EXERCISE:
Everything from the line containing "Here is an image." to the line containing "See the attached", both lines included, must be copied exactly; nothing else should be.

GIVEN INFORMATION:
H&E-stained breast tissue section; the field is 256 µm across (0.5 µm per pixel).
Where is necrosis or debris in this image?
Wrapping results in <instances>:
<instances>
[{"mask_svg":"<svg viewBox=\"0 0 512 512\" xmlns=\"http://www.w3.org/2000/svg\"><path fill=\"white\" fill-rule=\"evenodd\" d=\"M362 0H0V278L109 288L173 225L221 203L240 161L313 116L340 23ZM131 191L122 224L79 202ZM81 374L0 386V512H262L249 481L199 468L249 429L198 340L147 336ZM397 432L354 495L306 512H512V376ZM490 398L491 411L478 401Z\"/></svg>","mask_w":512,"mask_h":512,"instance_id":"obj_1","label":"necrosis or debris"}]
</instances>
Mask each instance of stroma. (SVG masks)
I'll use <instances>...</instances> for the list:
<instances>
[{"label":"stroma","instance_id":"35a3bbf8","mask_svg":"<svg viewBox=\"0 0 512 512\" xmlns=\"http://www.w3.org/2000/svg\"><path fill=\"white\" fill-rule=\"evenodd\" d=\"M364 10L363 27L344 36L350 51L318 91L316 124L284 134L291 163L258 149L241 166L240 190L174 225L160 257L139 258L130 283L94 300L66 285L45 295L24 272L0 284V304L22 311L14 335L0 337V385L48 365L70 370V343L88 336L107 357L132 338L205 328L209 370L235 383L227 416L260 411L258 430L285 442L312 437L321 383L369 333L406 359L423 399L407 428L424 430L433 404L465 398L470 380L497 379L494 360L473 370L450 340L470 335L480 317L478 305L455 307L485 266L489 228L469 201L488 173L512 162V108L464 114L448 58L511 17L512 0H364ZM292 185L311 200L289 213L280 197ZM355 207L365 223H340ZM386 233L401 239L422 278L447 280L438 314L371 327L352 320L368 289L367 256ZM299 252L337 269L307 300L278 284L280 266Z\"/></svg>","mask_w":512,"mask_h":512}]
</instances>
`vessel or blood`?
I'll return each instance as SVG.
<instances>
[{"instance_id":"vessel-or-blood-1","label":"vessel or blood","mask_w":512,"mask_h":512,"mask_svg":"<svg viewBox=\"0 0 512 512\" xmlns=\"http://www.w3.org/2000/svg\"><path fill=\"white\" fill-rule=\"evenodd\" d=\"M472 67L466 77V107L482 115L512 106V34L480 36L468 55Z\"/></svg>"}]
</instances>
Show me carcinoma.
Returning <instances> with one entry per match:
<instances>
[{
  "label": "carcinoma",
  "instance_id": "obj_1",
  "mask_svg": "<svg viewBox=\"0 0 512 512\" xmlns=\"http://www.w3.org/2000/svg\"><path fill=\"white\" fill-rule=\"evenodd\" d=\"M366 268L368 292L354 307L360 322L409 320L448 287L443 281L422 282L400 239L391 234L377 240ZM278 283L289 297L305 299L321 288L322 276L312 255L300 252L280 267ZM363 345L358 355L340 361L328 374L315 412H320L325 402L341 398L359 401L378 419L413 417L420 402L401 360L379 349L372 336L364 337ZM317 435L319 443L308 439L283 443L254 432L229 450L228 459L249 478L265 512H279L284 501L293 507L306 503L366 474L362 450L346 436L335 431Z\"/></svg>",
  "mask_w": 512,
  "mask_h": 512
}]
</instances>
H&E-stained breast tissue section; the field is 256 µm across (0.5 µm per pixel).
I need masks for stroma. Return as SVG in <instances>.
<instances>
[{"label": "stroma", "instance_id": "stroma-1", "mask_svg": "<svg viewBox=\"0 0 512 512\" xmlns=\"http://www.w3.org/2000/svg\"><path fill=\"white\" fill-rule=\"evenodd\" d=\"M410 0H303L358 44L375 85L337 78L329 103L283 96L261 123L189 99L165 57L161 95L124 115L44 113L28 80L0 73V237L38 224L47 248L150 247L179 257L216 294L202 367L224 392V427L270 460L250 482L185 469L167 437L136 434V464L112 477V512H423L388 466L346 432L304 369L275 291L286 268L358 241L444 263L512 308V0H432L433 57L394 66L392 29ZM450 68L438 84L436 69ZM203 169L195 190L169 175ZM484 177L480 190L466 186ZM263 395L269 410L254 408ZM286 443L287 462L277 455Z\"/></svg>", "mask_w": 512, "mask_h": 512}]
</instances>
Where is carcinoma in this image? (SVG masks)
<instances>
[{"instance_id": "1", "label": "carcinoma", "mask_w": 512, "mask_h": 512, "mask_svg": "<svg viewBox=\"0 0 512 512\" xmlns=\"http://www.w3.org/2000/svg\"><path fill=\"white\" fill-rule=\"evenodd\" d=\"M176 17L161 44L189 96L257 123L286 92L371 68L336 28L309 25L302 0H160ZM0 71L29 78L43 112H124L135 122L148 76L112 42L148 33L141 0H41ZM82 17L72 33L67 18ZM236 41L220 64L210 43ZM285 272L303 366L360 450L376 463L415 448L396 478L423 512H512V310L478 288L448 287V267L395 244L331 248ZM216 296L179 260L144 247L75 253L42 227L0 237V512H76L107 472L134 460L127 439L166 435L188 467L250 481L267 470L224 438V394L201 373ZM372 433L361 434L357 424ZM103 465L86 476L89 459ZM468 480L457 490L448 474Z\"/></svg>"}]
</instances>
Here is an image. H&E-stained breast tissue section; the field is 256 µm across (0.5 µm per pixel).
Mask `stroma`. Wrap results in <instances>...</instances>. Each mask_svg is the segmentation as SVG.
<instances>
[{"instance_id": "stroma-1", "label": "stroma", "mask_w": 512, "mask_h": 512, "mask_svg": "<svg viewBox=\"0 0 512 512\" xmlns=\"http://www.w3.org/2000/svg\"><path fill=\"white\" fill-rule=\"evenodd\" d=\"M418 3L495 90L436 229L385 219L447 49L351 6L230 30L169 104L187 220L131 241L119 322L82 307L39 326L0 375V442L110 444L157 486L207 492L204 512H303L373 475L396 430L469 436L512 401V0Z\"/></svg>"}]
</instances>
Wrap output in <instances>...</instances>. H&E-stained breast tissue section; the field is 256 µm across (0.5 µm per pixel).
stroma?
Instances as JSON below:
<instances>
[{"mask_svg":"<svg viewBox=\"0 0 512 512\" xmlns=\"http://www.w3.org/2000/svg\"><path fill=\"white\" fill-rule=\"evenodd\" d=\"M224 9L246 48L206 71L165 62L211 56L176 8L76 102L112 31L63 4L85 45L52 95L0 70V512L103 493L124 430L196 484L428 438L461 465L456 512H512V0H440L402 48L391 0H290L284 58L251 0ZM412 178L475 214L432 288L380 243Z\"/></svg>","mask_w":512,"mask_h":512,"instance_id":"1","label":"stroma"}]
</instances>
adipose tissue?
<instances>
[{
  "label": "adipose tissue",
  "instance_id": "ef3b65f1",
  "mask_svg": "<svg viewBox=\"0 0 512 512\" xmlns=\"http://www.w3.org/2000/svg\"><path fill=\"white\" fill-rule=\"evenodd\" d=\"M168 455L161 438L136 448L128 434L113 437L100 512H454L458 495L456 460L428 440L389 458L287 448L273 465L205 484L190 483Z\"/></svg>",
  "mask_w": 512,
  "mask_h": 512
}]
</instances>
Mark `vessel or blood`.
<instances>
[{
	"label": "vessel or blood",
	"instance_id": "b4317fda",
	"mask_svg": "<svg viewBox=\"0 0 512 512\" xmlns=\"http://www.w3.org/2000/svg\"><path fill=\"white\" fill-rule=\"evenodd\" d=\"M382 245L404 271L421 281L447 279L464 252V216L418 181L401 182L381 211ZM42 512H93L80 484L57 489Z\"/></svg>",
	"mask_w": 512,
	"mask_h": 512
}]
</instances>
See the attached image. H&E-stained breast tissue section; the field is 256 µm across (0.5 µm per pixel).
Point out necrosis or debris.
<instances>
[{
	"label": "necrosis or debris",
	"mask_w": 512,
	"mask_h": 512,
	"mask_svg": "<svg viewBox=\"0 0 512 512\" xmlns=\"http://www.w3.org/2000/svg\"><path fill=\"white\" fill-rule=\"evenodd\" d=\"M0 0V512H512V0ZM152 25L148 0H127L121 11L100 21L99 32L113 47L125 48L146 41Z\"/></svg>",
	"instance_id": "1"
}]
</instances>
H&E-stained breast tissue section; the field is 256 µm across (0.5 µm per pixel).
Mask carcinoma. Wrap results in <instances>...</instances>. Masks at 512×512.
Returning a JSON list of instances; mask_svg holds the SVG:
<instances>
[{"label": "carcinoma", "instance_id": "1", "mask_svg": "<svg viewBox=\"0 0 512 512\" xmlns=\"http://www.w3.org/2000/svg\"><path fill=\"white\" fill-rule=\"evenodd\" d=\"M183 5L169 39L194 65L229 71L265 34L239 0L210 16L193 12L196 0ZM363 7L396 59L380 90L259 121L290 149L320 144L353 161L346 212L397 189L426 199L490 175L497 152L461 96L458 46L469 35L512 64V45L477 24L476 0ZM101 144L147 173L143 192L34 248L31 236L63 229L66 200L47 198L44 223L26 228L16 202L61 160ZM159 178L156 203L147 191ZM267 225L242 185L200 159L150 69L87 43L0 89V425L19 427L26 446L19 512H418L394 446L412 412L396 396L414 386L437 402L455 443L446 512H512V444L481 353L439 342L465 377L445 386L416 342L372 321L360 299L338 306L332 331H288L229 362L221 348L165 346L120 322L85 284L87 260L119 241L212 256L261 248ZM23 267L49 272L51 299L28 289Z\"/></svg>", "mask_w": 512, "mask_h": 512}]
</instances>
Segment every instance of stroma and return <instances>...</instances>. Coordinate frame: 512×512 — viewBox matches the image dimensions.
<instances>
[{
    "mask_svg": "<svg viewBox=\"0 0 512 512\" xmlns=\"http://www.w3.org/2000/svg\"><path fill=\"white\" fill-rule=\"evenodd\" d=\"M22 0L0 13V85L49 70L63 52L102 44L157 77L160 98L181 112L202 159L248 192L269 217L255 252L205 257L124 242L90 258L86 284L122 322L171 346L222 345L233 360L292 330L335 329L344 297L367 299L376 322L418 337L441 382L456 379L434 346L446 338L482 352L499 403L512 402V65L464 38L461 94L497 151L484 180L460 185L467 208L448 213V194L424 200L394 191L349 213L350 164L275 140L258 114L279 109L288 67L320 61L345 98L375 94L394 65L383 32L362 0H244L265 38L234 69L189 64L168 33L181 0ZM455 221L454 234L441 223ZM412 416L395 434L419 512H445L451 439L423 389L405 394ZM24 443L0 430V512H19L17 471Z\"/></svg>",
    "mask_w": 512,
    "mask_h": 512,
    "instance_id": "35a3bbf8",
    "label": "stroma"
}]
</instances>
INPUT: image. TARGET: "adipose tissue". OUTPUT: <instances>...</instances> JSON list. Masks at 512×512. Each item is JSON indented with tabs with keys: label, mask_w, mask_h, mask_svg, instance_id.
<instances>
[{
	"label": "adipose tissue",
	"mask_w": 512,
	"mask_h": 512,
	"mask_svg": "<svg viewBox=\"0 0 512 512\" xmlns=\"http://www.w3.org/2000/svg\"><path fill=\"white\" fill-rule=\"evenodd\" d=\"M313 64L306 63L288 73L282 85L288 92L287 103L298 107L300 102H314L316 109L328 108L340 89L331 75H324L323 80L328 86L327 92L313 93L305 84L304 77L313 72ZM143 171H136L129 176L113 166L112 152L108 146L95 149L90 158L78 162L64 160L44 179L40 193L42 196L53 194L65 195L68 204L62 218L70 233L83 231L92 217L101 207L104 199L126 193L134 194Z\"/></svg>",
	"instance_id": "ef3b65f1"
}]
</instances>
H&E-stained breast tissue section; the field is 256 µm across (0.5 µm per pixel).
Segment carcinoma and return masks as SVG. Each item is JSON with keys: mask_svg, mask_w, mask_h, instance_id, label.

RESULT BELOW:
Here is an image. H&E-stained breast tissue section; the field is 256 µm across (0.5 µm per pixel).
Mask `stroma`. Wrap results in <instances>...</instances>. Each mask_svg is the segmentation as SVG.
<instances>
[{"instance_id": "stroma-1", "label": "stroma", "mask_w": 512, "mask_h": 512, "mask_svg": "<svg viewBox=\"0 0 512 512\" xmlns=\"http://www.w3.org/2000/svg\"><path fill=\"white\" fill-rule=\"evenodd\" d=\"M418 3L495 90L436 229L385 219L447 49L351 6L230 30L169 104L187 220L131 241L119 322L82 307L39 326L0 375V442L110 444L157 486L207 492L204 512H303L373 475L396 430L469 436L512 401V0Z\"/></svg>"}]
</instances>
Wrap output in <instances>...</instances>. H&E-stained breast tissue section; the field is 256 µm across (0.5 µm per pixel).
stroma?
Instances as JSON below:
<instances>
[{"mask_svg":"<svg viewBox=\"0 0 512 512\" xmlns=\"http://www.w3.org/2000/svg\"><path fill=\"white\" fill-rule=\"evenodd\" d=\"M224 9L246 48L206 71L165 62L211 56L176 8L76 102L112 31L63 4L85 45L52 95L0 70V512L103 493L124 430L196 484L428 438L461 465L456 512H512V0H440L402 48L391 0H290L284 58L251 0ZM412 178L475 214L432 288L380 243Z\"/></svg>","mask_w":512,"mask_h":512,"instance_id":"1","label":"stroma"}]
</instances>
adipose tissue?
<instances>
[{
  "label": "adipose tissue",
  "instance_id": "ef3b65f1",
  "mask_svg": "<svg viewBox=\"0 0 512 512\" xmlns=\"http://www.w3.org/2000/svg\"><path fill=\"white\" fill-rule=\"evenodd\" d=\"M168 455L161 438L136 448L128 434L113 437L100 512H454L458 495L456 460L428 440L389 458L287 448L273 465L205 484L190 483Z\"/></svg>",
  "mask_w": 512,
  "mask_h": 512
}]
</instances>
Mark `vessel or blood`.
<instances>
[{
	"label": "vessel or blood",
	"instance_id": "b4317fda",
	"mask_svg": "<svg viewBox=\"0 0 512 512\" xmlns=\"http://www.w3.org/2000/svg\"><path fill=\"white\" fill-rule=\"evenodd\" d=\"M382 245L404 271L421 281L447 279L464 252V216L418 181L401 182L381 211ZM42 512H93L80 484L57 489Z\"/></svg>",
	"mask_w": 512,
	"mask_h": 512
}]
</instances>
See the attached image. H&E-stained breast tissue section; the field is 256 µm across (0.5 µm per pixel).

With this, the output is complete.